--- MATERIALS PROVIDED Enclosed Below ---

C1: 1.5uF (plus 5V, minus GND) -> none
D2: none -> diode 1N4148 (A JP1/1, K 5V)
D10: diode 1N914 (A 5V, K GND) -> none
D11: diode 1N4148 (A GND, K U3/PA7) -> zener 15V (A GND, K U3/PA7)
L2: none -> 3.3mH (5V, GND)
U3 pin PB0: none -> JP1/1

--- End of Enclosed MATERIALS PROVIDED ---
--- MATERIALS PROVIDED Enclosed Below ---

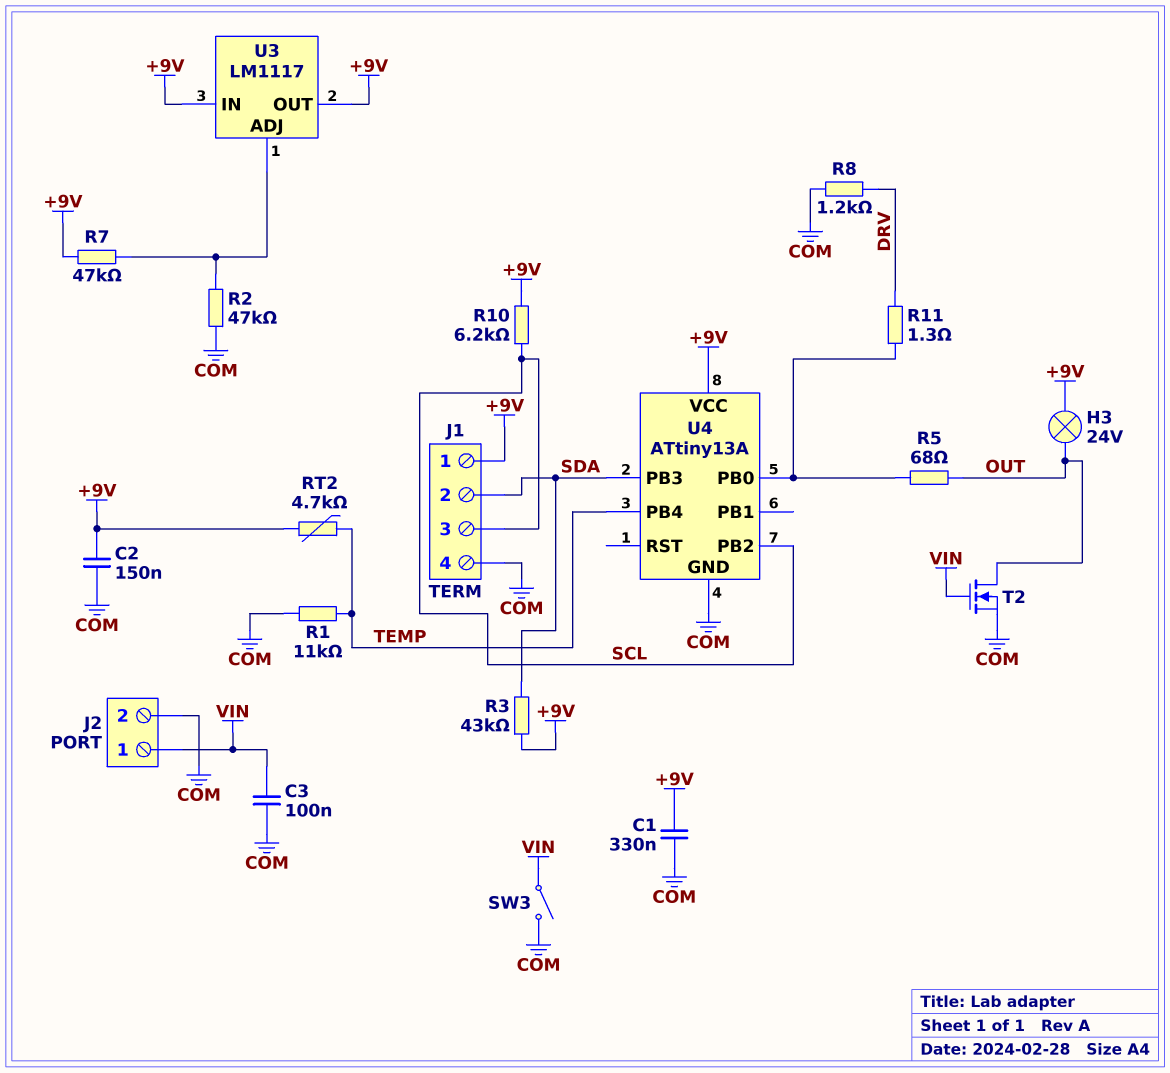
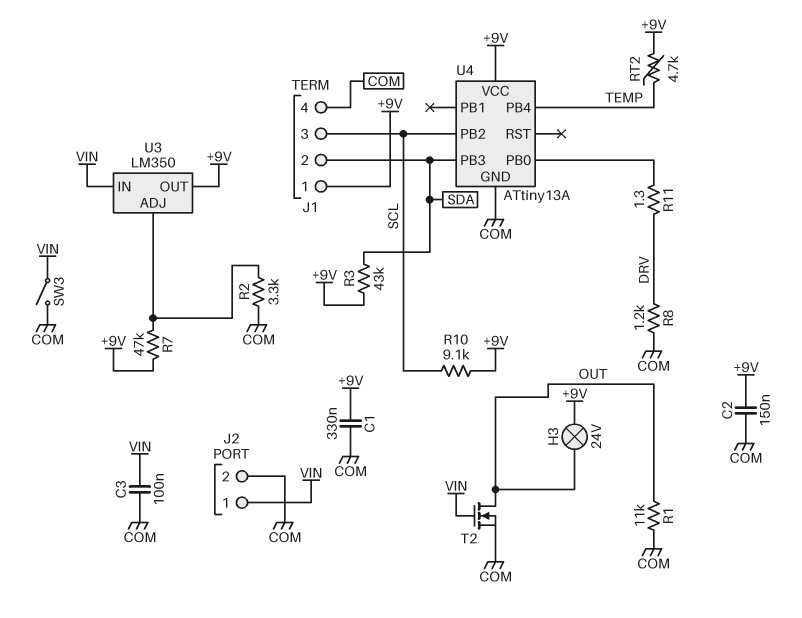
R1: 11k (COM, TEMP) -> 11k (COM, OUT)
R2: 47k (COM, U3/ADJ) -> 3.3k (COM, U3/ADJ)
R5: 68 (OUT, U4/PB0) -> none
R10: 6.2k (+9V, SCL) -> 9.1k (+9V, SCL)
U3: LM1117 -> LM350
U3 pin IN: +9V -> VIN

--- End of Enclosed MATERIALS PROVIDED ---
--- MATERIALS PROVIDED Enclosed Below ---

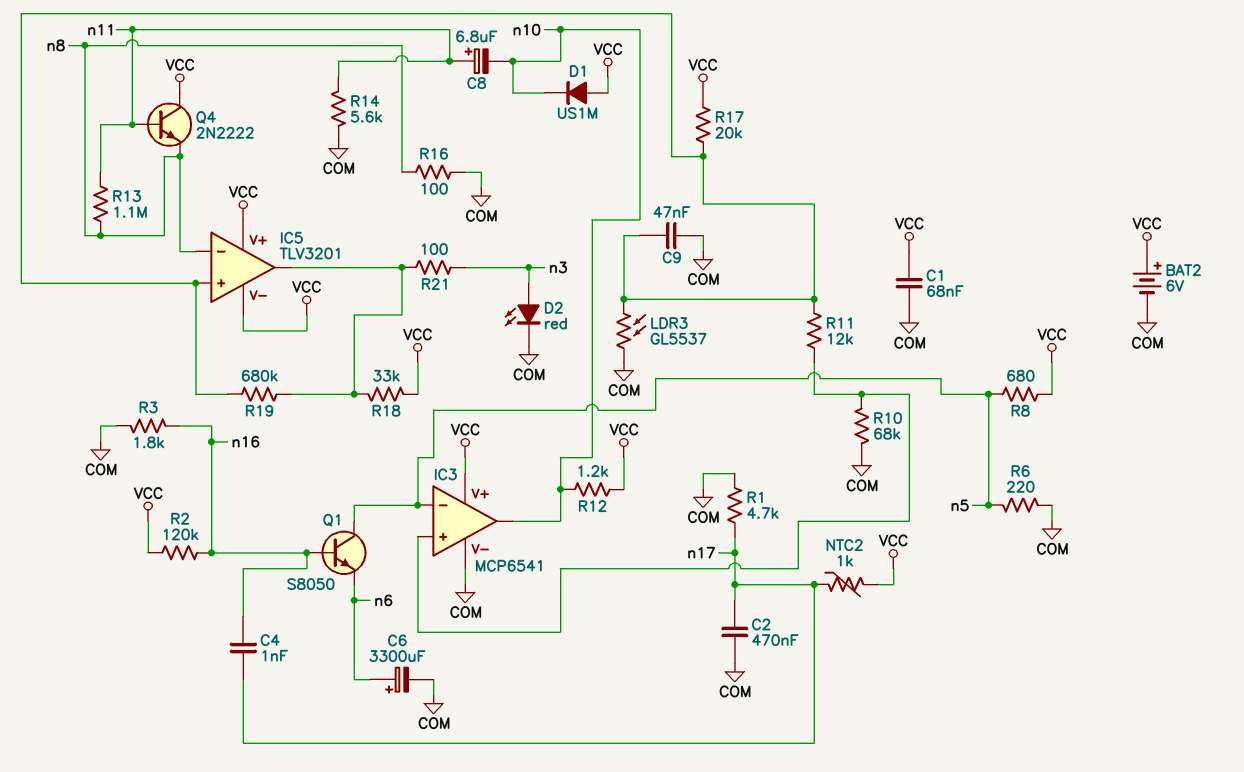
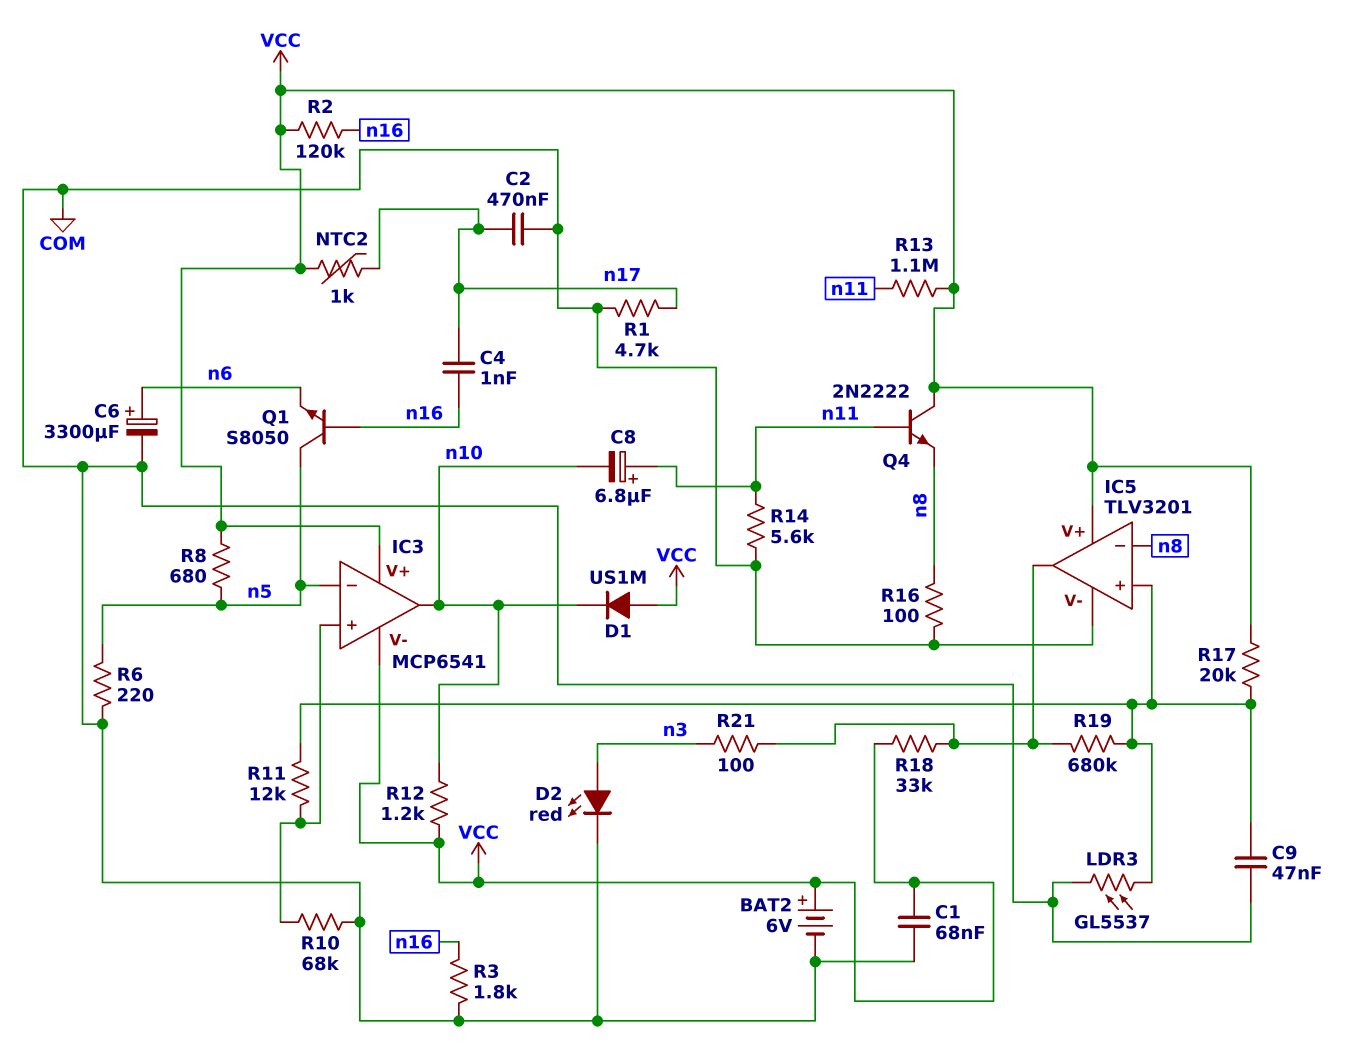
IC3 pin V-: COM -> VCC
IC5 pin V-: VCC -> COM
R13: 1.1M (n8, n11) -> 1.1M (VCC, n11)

--- End of Enclosed MATERIALS PROVIDED ---

AIM OF THE TASK: When the line with "R5: 68 (OUT, U4/PB0) -> none" is reached in the data above, start copying there, and copy each line exactly until the line with "U3 pin IN: +9V -> VIN" has been copied; copy nothing else.

TASK OUTPUT:
R5: 68 (OUT, U4/PB0) -> none
R10: 6.2k (+9V, SCL) -> 9.1k (+9V, SCL)
U3: LM1117 -> LM350
U3 pin IN: +9V -> VIN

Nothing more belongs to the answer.